(Beginning of Task inputs)

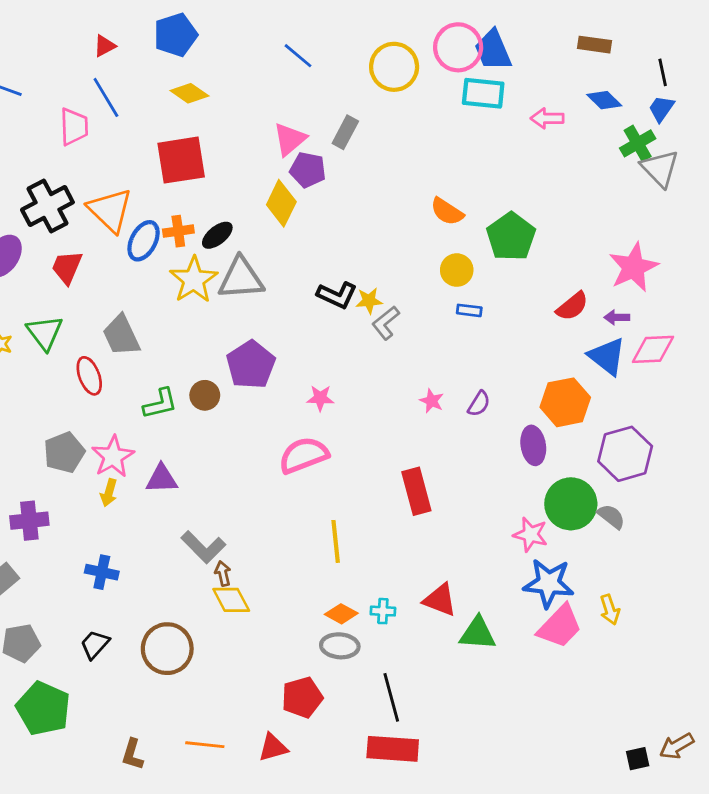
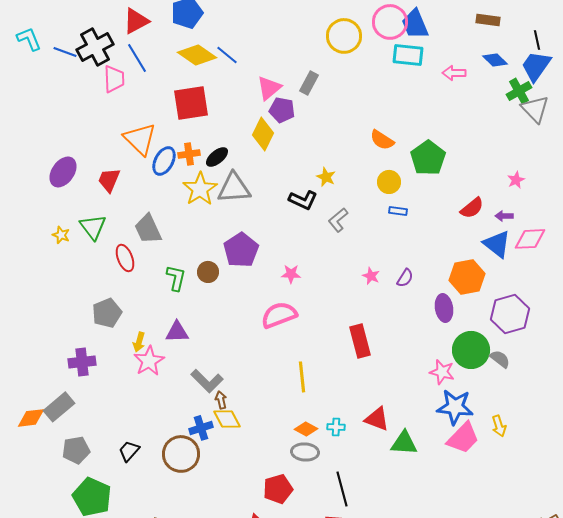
red triangle: (105, 46) -> (136, 21), size x1.6
blue line: (298, 56) -> (227, 55), moved
yellow diamond: (189, 93) -> (197, 55), size x1.4
blue trapezoid: (661, 109) -> (536, 66), size x1.6
black cross: (47, 206) -> (95, 47), moved
pink star: (633, 267) -> (516, 180), size x0.5
yellow star: (369, 301) -> (326, 177), moved, turned 30
green L-shape: (160, 404) -> (176, 278), turned -64
pink star: (113, 457) -> (149, 361), moved
blue cross: (102, 572) -> (201, 428), moved, turned -30

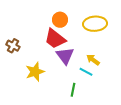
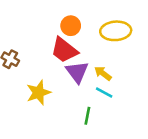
yellow arrow: (93, 60) -> (103, 73), moved

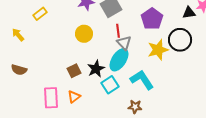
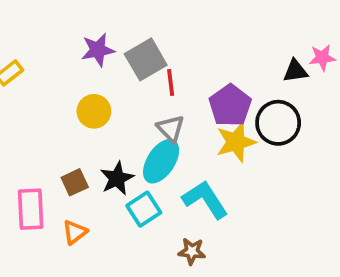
purple pentagon: (152, 19) -> (230, 106), moved
red line: (118, 31) -> (171, 82), moved
pink rectangle: (51, 98) -> (31, 209), moved

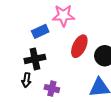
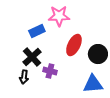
black cross: (35, 59) -> (32, 57), turned -30
purple cross: (52, 89) -> (50, 71), moved

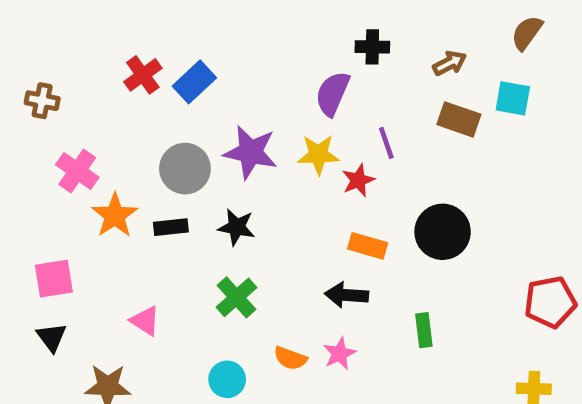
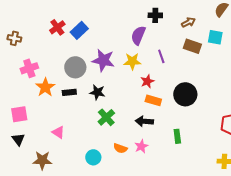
pink cross: (77, 171) -> (29, 68), turned 36
red star: (358, 180) -> (147, 81), moved
green cross: (236, 297) -> (106, 117), moved

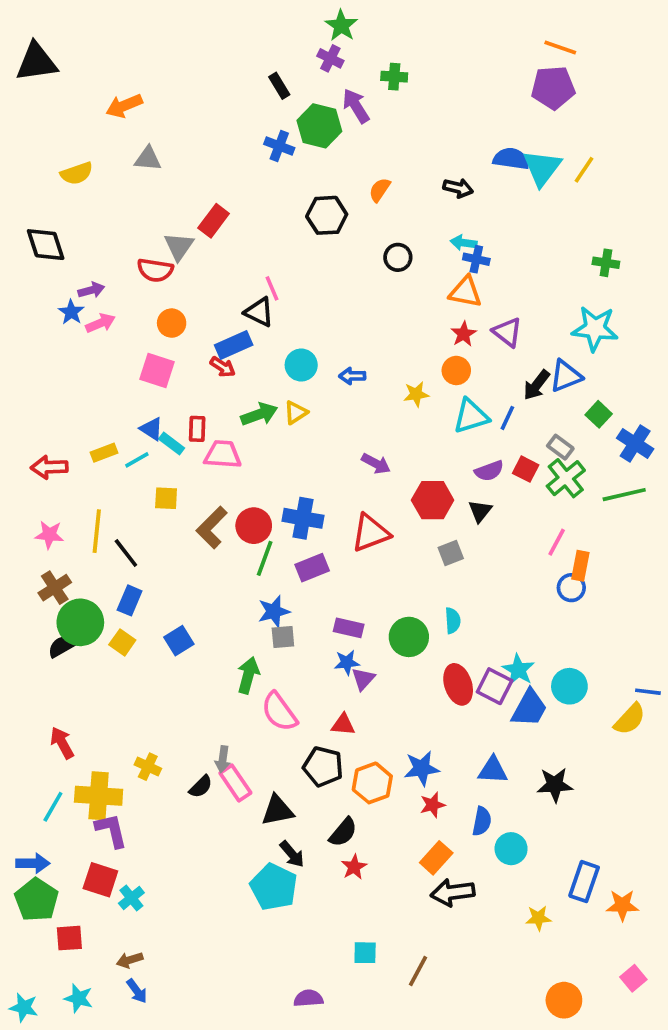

(End of Task inputs)

Required action: Find every line above where the word "pink" occurs, and copy that line.

Expected answer:
pink star: (633, 267) -> (516, 180), size x0.5
pink star: (113, 457) -> (149, 361), moved
pink rectangle: (51, 98) -> (31, 209), moved
pink cross: (77, 171) -> (29, 68), turned 36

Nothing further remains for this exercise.